- Prompt -
Rewrite the listing lines from the one containing "Kirsten Flipkens Johanna Larsson [823, 72]" through the one containing "Peangtarn Plipuech [638, 72]", changing "Hard" to "Clay" and leaving everything else as it is. Return only those lines.

** start Data provided **

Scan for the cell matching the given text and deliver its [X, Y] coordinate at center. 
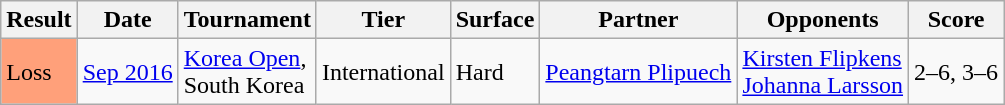
Kirsten Flipkens Johanna Larsson [823, 72]
Result [39, 20]
Hard [495, 72]
Score [956, 20]
Tournament [247, 20]
Tier [383, 20]
International [383, 72]
Partner [638, 20]
Date [128, 20]
Surface [495, 20]
2–6, 3–6 [956, 72]
Opponents [823, 20]
Sep 2016 [128, 72]
Korea Open, South Korea [247, 72]
Loss [39, 72]
Peangtarn Plipuech [638, 72]
Determine the [X, Y] coordinate at the center of the cell enclosing the given text.  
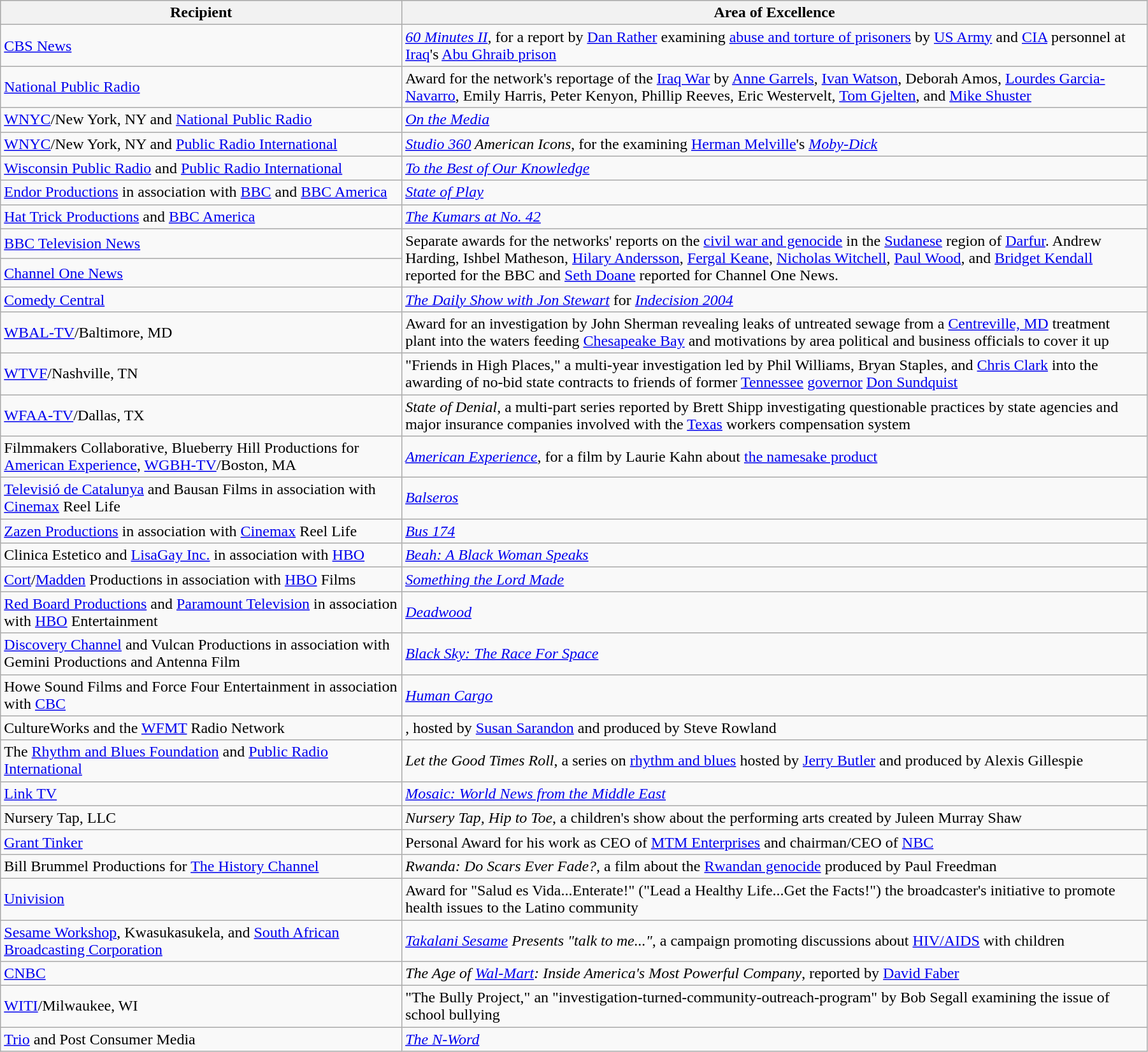
Personal Award for his work as CEO of MTM Enterprises and chairman/CEO of NBC [775, 842]
Univision [201, 900]
Studio 360 American Icons, for the examining Herman Melville's Moby-Dick [775, 144]
Zazen Productions in association with Cinemax Reel Life [201, 531]
WTVF/Nashville, TN [201, 373]
Grant Tinker [201, 842]
WITI/Milwaukee, WI [201, 1007]
The Daily Show with Jon Stewart for Indecision 2004 [775, 299]
National Public Radio [201, 87]
Let the Good Times Roll, a series on rhythm and blues hosted by Jerry Butler and produced by Alexis Gillespie [775, 761]
Mosaic: World News from the Middle East [775, 794]
The Kumars at No. 42 [775, 217]
Endor Productions in association with BBC and BBC America [201, 192]
Deadwood [775, 613]
To the Best of Our Knowledge [775, 168]
The N-Word [775, 1040]
Area of Excellence [775, 13]
Nursery Tap, Hip to Toe, a children's show about the performing arts created by Juleen Murray Shaw [775, 818]
WBAL-TV/Baltimore, MD [201, 333]
Sesame Workshop, Kwasukasukela, and South African Broadcasting Corporation [201, 940]
State of Play [775, 192]
Link TV [201, 794]
CNBC [201, 974]
WNYC/New York, NY and Public Radio International [201, 144]
WFAA-TV/Dallas, TX [201, 415]
Trio and Post Consumer Media [201, 1040]
The Age of Wal-Mart: Inside America's Most Powerful Company, reported by David Faber [775, 974]
CBS News [201, 46]
Howe Sound Films and Force Four Entertainment in association with CBC [201, 696]
Comedy Central [201, 299]
60 Minutes II, for a report by Dan Rather examining abuse and torture of prisoners by US Army and CIA personnel at Iraq's Abu Ghraib prison [775, 46]
Bill Brummel Productions for The History Channel [201, 866]
Black Sky: The Race For Space [775, 654]
American Experience, for a film by Laurie Kahn about the namesake product [775, 457]
, hosted by Susan Sarandon and produced by Steve Rowland [775, 728]
Beah: A Black Woman Speaks [775, 556]
The Rhythm and Blues Foundation and Public Radio International [201, 761]
Bus 174 [775, 531]
WNYC/New York, NY and National Public Radio [201, 120]
Hat Trick Productions and BBC America [201, 217]
Televisió de Catalunya and Bausan Films in association with Cinemax Reel Life [201, 498]
Balseros [775, 498]
"The Bully Project," an "investigation-turned-community-outreach-program" by Bob Segall examining the issue of school bullying [775, 1007]
CultureWorks and the WFMT Radio Network [201, 728]
Red Board Productions and Paramount Television in association with HBO Entertainment [201, 613]
Clinica Estetico and LisaGay Inc. in association with HBO [201, 556]
Recipient [201, 13]
Rwanda: Do Scars Ever Fade?, a film about the Rwandan genocide produced by Paul Freedman [775, 866]
BBC Television News [201, 243]
Wisconsin Public Radio and Public Radio International [201, 168]
Channel One News [201, 273]
Filmmakers Collaborative, Blueberry Hill Productions for American Experience, WGBH-TV/Boston, MA [201, 457]
Nursery Tap, LLC [201, 818]
Takalani Sesame Presents "talk to me...", a campaign promoting discussions about HIV/AIDS with children [775, 940]
On the Media [775, 120]
Human Cargo [775, 696]
Discovery Channel and Vulcan Productions in association with Gemini Productions and Antenna Film [201, 654]
Something the Lord Made [775, 580]
Cort/Madden Productions in association with HBO Films [201, 580]
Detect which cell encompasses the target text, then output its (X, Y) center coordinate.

** end Data provided **

- Expected output -
Kirsten Flipkens Johanna Larsson [823, 72]
Result [39, 20]
Clay [495, 72]
Score [956, 20]
Tournament [247, 20]
Tier [383, 20]
International [383, 72]
Partner [638, 20]
Date [128, 20]
Surface [495, 20]
2–6, 3–6 [956, 72]
Opponents [823, 20]
Sep 2016 [128, 72]
Korea Open, South Korea [247, 72]
Loss [39, 72]
Peangtarn Plipuech [638, 72]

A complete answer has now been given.